— About this task —
Using the records below, filter out every line that lacks "brown" and copy the rest.
----- Provided material
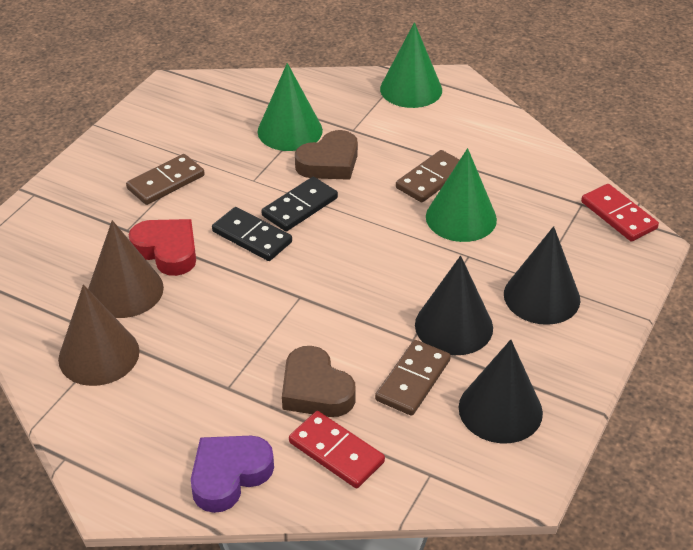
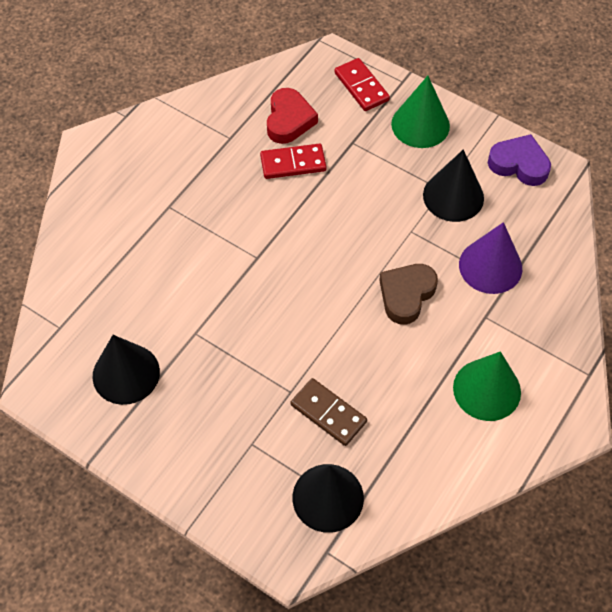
black domino: 2 -> 0
brown cone: 2 -> 0
brown domino: 3 -> 1
brown heart: 2 -> 1
green cone: 3 -> 2
purple cone: 0 -> 1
----------
— Answer box —
brown cone: 2 -> 0
brown domino: 3 -> 1
brown heart: 2 -> 1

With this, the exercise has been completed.